EXERCISE BRIEF> Once the line with "TR1: PMOS IRF9540" has been located in the records below, set down that line and all subsequent lines exactly, omitting the pictures.

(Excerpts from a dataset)
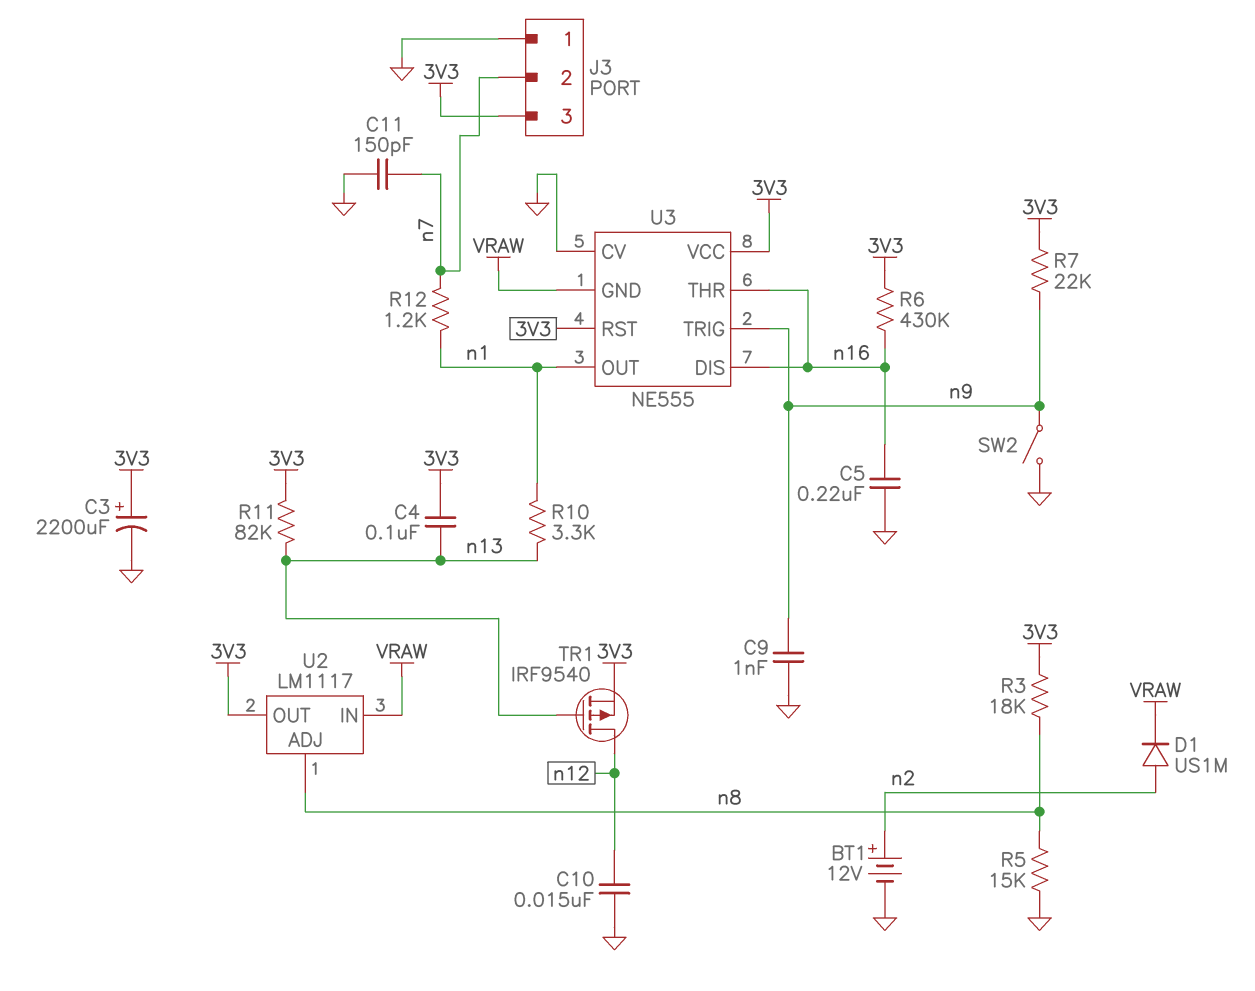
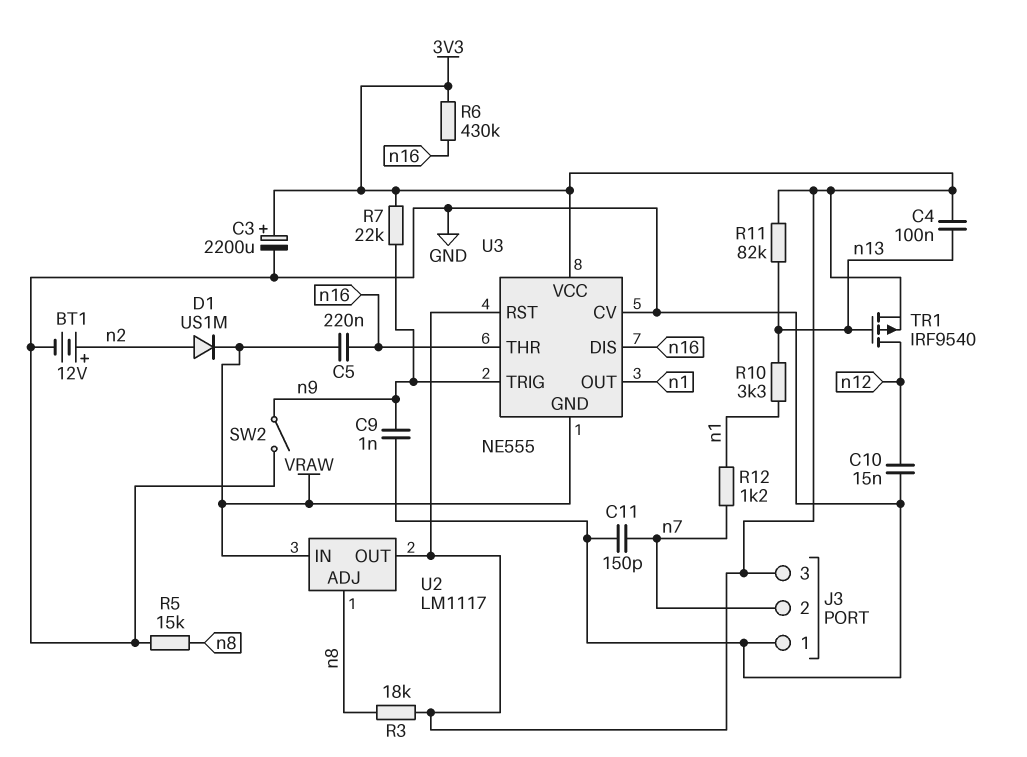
C5: 220nF (GND, n16) -> 220nF (VRAW, n16)

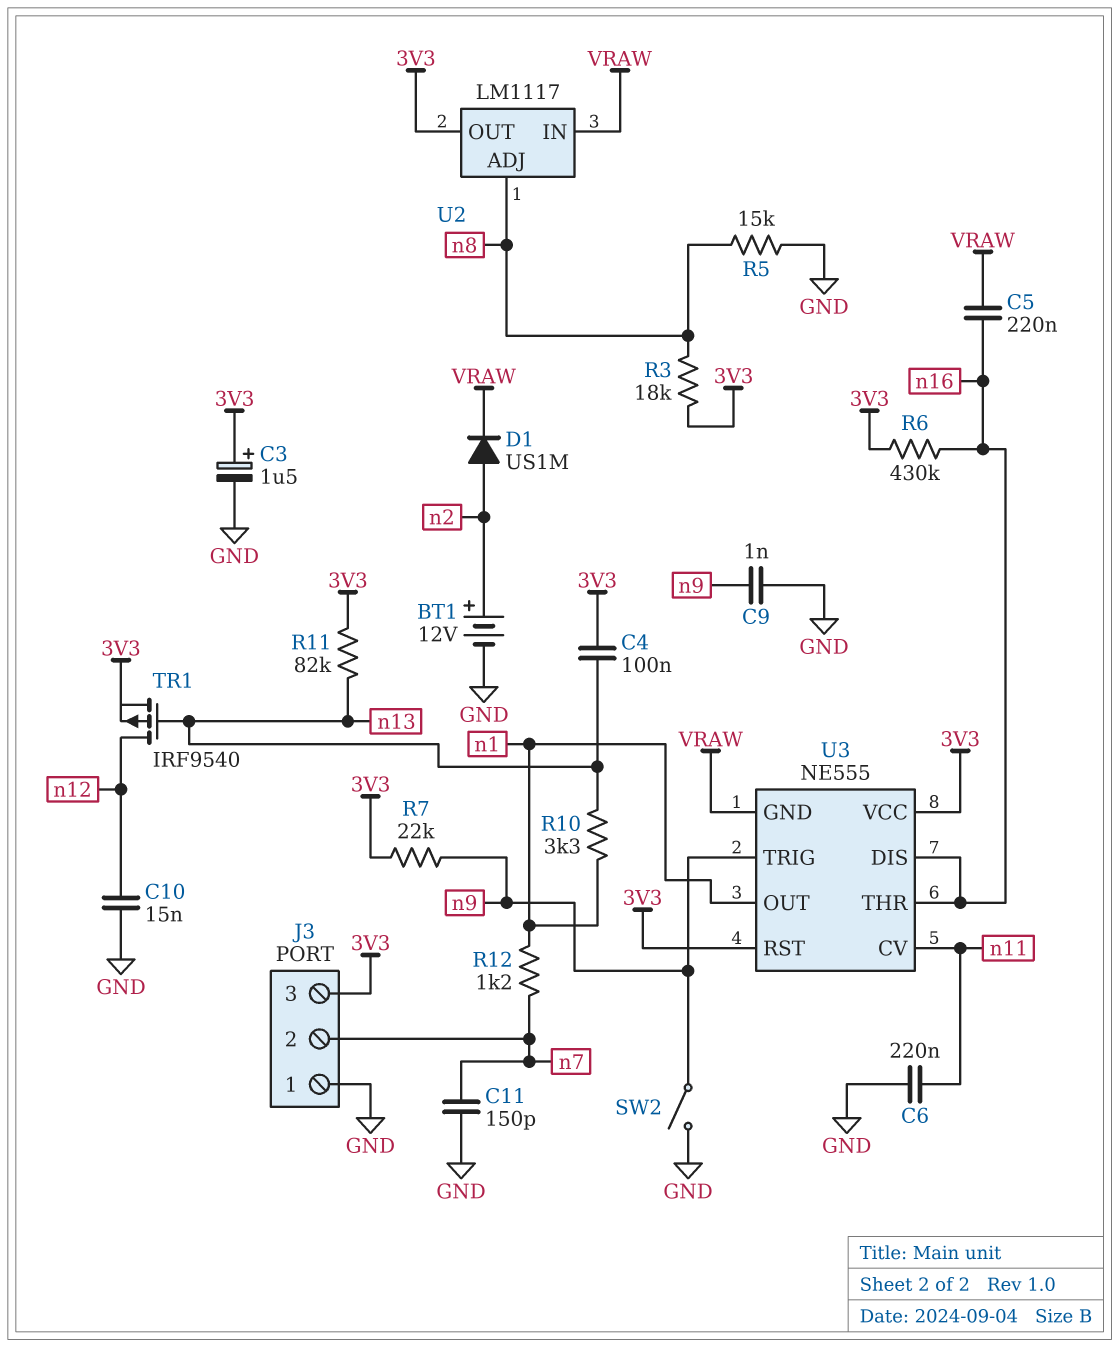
C3: 2200uF (plus 3V3, minus GND) -> 1.5uF (plus 3V3, minus GND)
C6: none -> 220nF (GND, n11)
U3 pin CV: GND -> n11

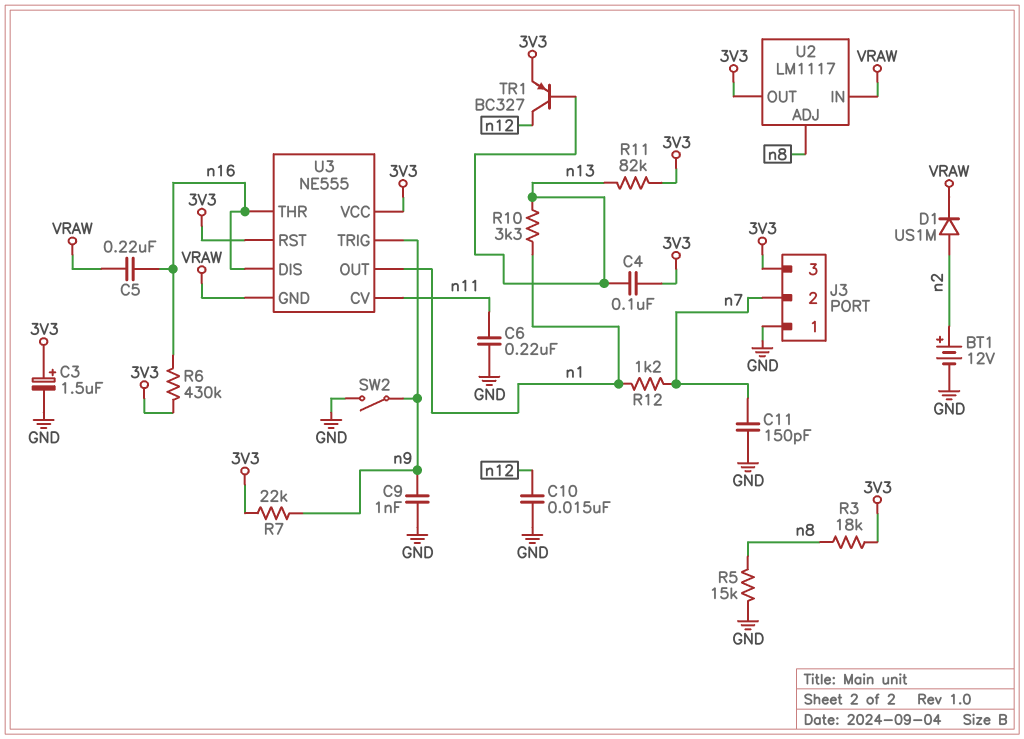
TR1: PMOS IRF9540 (G n13, D n12, S 3V3) -> PNP BC327 (B n13, C n12, E 3V3)

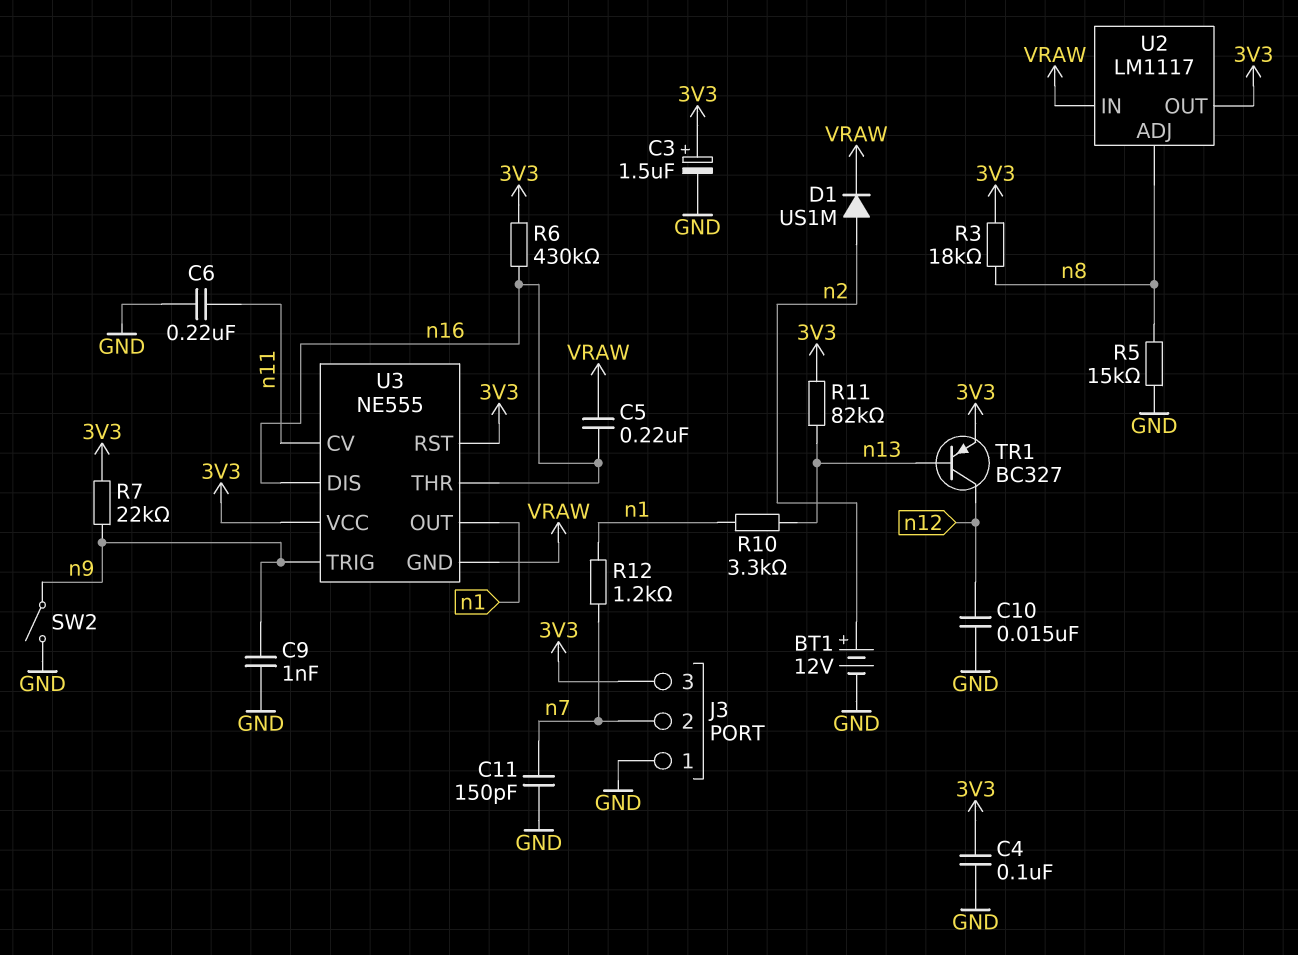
C4: 100nF (3V3, n13) -> 100nF (3V3, GND)

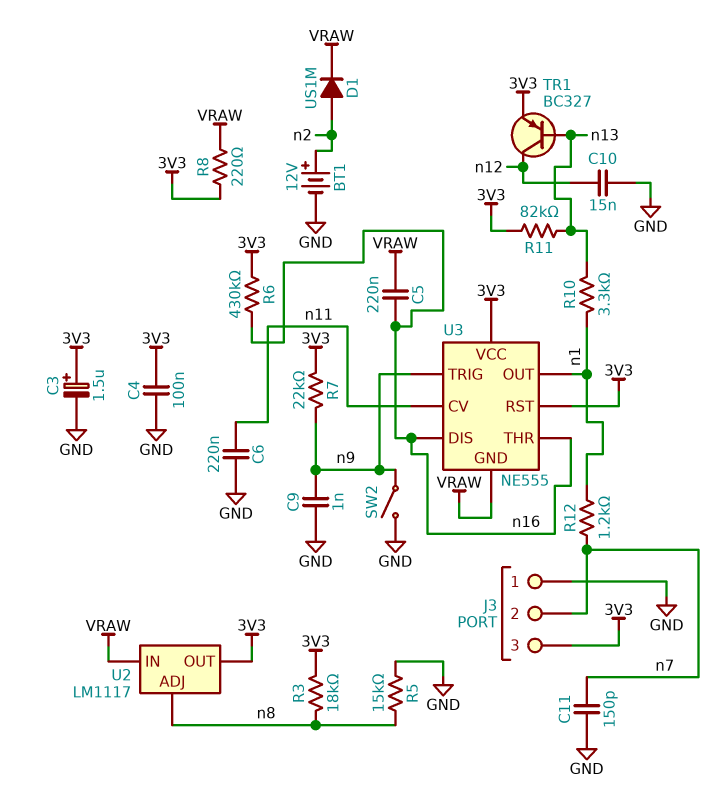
R8: none -> 220 (3V3, VRAW)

SOLVED PROBLEM>
TR1: PMOS IRF9540 (G n13, D n12, S 3V3) -> PNP BC327 (B n13, C n12, E 3V3)

C4: 100nF (3V3, n13) -> 100nF (3V3, GND)

R8: none -> 220 (3V3, VRAW)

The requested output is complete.